Pull out each line of the records that contains the word "first" and copy those lines in their original order.

Given information:
>>>

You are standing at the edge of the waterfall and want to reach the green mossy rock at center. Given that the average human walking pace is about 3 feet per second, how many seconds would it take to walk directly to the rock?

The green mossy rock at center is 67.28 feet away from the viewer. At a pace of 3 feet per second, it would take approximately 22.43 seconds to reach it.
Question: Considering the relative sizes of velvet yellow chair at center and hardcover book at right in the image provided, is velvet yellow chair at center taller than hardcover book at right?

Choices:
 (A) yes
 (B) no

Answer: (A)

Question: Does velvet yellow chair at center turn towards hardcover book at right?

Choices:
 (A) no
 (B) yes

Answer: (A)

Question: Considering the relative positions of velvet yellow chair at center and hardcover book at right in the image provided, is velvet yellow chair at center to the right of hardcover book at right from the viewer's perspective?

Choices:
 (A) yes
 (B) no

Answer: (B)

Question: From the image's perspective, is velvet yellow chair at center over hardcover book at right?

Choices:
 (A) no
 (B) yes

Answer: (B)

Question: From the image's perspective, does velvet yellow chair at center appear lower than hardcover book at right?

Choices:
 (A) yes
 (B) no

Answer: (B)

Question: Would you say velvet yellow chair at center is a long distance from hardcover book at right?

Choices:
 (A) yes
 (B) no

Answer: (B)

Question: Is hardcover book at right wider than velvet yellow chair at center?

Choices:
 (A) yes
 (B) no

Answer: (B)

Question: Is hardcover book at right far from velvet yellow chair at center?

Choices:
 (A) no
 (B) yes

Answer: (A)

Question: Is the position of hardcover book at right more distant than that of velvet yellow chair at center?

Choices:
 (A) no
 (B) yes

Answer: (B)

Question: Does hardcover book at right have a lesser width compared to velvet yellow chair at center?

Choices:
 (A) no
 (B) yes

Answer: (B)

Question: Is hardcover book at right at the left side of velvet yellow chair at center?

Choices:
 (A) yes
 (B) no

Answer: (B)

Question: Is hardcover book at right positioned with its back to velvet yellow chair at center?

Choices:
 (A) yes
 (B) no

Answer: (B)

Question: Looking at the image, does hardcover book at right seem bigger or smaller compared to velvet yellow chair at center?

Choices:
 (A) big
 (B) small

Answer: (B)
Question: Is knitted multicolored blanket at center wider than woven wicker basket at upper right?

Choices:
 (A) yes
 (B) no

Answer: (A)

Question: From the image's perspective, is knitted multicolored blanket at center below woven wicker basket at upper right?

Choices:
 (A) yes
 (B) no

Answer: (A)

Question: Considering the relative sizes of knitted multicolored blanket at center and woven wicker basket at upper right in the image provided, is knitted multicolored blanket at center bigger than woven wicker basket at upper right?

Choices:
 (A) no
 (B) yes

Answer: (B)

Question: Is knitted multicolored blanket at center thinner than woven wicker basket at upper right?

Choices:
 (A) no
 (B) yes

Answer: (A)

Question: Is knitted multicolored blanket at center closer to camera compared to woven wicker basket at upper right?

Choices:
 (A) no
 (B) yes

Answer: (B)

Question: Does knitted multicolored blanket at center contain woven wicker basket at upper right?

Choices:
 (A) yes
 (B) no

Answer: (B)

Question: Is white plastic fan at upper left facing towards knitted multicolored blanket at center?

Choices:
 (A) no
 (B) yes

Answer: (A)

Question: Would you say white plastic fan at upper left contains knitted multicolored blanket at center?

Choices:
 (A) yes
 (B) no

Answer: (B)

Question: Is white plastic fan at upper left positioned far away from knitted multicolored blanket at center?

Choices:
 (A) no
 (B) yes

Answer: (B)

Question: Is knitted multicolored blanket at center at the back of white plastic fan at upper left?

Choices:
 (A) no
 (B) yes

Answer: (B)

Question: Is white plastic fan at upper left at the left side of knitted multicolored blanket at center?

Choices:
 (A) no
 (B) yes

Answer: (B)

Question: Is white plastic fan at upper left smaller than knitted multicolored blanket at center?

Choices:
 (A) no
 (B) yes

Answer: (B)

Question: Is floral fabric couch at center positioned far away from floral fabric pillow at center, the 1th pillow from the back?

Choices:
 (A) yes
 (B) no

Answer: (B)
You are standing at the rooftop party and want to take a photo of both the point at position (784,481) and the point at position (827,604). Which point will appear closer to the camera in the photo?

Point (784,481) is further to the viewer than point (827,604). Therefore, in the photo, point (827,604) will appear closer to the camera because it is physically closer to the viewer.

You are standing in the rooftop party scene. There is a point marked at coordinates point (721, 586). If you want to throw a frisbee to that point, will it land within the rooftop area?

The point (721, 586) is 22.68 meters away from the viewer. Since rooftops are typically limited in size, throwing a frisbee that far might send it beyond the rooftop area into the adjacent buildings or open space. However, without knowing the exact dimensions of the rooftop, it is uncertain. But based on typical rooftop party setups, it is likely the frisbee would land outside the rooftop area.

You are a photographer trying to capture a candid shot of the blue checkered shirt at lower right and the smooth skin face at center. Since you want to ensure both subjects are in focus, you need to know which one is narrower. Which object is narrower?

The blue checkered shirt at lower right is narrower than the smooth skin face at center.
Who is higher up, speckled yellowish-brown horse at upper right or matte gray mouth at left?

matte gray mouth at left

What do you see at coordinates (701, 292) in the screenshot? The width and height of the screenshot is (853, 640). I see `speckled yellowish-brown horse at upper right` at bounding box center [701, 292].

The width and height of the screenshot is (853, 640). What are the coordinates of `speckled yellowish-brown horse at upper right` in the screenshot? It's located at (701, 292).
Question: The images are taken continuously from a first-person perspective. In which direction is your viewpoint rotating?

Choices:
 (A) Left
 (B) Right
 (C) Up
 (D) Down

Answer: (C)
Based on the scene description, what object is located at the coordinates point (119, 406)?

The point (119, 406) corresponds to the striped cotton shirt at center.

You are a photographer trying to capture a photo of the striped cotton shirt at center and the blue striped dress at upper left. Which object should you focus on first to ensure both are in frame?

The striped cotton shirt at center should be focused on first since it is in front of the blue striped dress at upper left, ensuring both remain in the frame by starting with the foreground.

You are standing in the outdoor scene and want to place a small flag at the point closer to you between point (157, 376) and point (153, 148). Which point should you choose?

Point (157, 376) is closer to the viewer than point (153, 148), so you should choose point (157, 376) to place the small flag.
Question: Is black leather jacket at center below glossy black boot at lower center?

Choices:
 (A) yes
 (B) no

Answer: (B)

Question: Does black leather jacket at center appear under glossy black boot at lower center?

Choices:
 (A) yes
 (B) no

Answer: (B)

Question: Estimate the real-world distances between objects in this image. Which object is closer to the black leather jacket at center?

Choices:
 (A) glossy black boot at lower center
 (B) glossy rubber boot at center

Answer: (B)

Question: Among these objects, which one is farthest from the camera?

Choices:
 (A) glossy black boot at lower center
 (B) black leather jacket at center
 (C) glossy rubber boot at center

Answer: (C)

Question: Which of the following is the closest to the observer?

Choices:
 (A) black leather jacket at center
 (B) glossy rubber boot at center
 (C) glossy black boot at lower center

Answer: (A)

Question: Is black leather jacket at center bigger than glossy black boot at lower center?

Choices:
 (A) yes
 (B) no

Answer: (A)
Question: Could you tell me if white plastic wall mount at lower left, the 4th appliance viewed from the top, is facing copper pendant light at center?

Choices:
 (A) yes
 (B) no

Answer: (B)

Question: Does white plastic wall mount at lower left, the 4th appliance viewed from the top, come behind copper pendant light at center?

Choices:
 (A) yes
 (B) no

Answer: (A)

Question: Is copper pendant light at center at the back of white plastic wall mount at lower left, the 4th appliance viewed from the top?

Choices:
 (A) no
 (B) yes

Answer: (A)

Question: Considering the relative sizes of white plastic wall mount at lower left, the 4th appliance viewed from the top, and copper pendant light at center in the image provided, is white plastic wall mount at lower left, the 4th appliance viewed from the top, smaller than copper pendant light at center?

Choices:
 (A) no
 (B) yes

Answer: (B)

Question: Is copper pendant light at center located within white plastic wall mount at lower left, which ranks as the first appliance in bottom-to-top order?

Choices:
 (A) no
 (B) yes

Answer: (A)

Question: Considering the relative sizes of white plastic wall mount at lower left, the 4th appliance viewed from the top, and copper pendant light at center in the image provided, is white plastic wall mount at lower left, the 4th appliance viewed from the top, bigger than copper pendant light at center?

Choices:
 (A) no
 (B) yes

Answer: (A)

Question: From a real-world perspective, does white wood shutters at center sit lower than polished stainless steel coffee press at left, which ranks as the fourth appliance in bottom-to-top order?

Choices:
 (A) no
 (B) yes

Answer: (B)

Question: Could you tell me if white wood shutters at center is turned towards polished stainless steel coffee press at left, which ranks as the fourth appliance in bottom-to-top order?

<<<

Task output:
Question: The images are taken continuously from a first-person perspective. In which direction is your viewpoint rotating?
You are a photographer trying to capture a photo of the striped cotton shirt at center and the blue striped dress at upper left. Which object should you focus on first to ensure both are in frame?
The striped cotton shirt at center should be focused on first since it is in front of the blue striped dress at upper left, ensuring both remain in the frame by starting with the foreground.
Question: Is copper pendant light at center located within white plastic wall mount at lower left, which ranks as the first appliance in bottom-to-top order?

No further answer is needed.